::: Exercise data

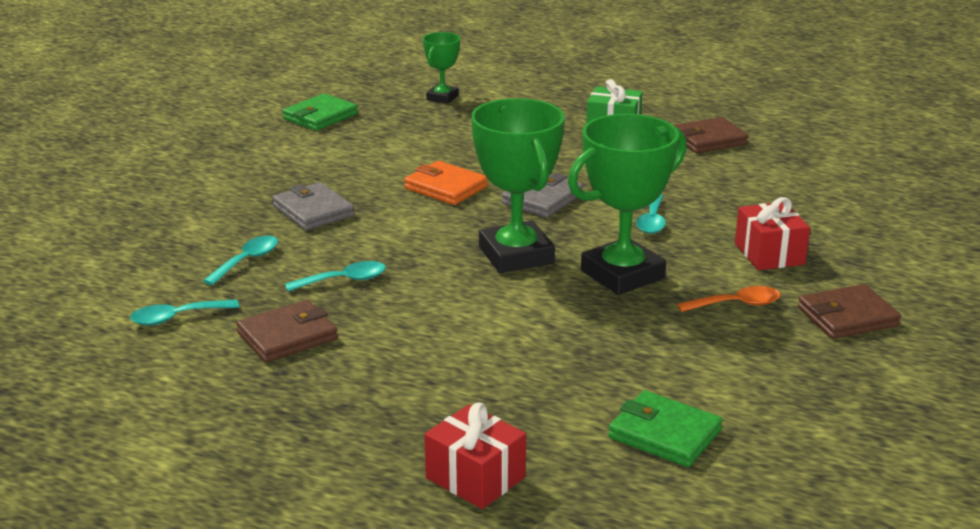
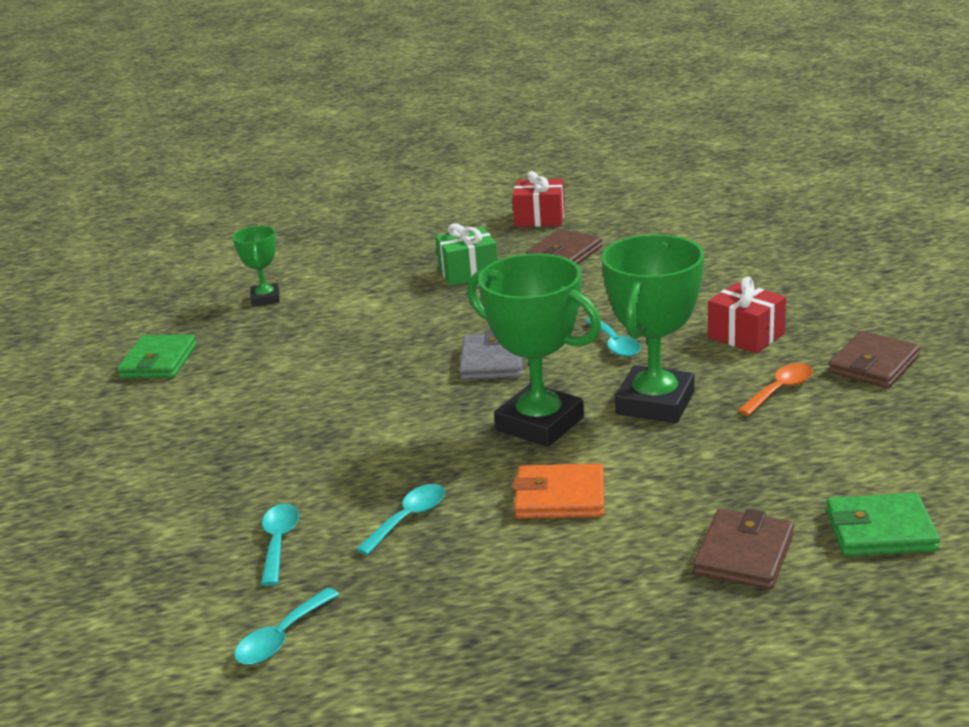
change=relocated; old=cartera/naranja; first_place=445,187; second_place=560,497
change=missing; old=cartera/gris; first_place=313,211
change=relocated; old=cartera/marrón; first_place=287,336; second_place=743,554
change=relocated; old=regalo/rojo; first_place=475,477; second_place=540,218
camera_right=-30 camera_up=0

::::::

- **What is required**
Pick from the records each line that contains the word "relocated" and show it.

- **Exercise answer**
change=relocated; old=cartera/naranja; first_place=445,187; second_place=560,497
change=relocated; old=cartera/marrón; first_place=287,336; second_place=743,554
change=relocated; old=regalo/rojo; first_place=475,477; second_place=540,218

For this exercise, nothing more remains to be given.